THE PROBLEM
Search the data for the word "black" and copy out every line that has it.

RECORDS PROVIDED
——————

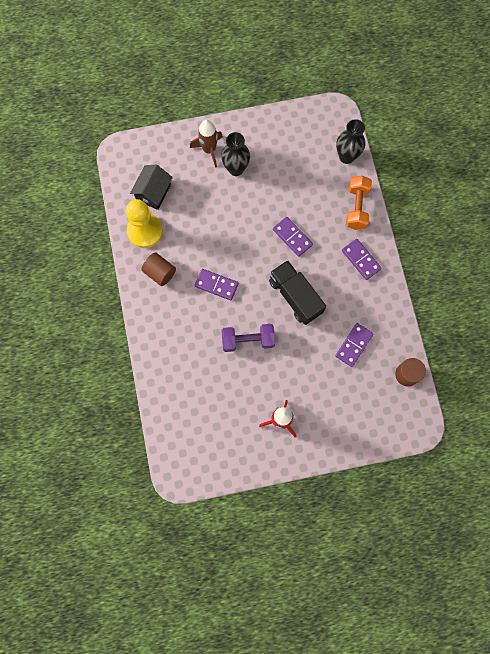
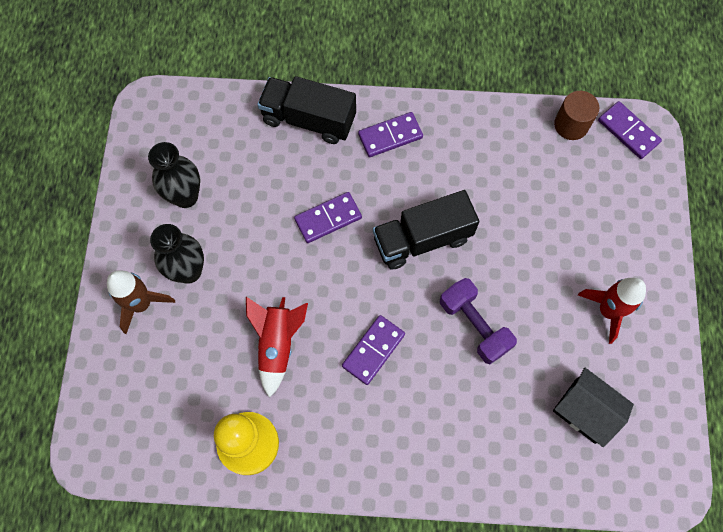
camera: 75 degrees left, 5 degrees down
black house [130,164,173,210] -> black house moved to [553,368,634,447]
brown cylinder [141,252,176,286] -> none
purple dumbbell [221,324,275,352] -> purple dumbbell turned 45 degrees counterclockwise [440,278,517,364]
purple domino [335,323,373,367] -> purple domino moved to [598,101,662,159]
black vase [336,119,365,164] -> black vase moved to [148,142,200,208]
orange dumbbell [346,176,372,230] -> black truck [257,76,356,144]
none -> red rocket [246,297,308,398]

——————

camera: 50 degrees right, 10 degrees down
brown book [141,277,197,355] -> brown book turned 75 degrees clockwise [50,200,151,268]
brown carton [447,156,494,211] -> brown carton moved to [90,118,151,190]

——————

EXERCISE ANSWER
black house [130,164,173,210] -> black house moved to [553,368,634,447]
black vase [336,119,365,164] -> black vase moved to [148,142,200,208]
orange dumbbell [346,176,372,230] -> black truck [257,76,356,144]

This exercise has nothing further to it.